> _Exercise materials_
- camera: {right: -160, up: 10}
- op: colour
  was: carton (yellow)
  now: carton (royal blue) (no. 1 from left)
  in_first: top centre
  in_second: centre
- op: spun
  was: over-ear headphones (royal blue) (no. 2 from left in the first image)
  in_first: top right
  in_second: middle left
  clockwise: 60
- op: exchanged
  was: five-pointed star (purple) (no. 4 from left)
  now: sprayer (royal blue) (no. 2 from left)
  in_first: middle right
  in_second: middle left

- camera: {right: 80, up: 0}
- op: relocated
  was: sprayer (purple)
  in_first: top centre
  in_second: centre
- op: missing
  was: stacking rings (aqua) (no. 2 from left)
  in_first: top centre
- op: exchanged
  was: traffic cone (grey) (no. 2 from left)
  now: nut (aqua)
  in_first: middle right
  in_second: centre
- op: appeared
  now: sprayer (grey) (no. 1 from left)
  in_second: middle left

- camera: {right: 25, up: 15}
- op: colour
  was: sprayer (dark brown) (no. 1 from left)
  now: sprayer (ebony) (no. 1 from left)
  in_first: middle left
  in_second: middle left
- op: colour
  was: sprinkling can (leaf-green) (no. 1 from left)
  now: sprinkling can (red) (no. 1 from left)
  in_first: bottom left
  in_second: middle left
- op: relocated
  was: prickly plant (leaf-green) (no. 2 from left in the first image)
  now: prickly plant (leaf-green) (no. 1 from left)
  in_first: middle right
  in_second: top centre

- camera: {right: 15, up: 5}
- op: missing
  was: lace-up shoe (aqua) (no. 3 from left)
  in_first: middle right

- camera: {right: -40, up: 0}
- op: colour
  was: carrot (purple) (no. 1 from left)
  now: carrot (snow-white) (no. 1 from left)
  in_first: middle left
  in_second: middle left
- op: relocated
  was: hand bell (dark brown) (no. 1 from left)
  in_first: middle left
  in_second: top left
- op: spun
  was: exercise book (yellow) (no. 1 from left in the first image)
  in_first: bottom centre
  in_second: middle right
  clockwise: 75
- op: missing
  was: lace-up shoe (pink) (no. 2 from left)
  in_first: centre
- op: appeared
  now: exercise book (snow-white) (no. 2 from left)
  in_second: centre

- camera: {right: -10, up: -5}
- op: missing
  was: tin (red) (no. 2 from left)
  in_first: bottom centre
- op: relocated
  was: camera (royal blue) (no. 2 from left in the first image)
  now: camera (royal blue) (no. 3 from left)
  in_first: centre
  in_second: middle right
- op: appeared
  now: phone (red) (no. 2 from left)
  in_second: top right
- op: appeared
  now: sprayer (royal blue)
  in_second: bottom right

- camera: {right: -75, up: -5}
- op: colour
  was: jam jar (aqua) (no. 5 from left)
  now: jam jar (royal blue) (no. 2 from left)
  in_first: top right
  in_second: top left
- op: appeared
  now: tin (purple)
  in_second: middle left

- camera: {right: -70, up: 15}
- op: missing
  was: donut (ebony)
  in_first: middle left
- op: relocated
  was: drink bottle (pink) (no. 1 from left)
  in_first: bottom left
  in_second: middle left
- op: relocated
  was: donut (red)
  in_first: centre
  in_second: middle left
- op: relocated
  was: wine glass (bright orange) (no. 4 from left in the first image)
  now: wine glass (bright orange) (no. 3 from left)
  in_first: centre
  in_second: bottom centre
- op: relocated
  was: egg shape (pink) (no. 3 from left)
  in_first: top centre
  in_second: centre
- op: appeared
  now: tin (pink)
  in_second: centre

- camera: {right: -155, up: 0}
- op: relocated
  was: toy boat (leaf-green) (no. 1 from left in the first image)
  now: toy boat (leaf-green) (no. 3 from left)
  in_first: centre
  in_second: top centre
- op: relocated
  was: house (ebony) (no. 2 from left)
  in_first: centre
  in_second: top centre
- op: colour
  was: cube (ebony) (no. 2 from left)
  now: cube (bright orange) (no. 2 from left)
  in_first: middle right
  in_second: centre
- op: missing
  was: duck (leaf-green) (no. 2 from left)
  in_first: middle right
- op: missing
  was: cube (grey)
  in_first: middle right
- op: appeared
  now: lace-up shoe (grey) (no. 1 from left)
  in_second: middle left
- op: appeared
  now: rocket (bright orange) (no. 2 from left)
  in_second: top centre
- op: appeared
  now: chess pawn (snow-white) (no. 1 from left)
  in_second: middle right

> _What is expected_
Search the material for the word "carton" and report how many lines hold it. Add nothing else.

> _Task answer_
2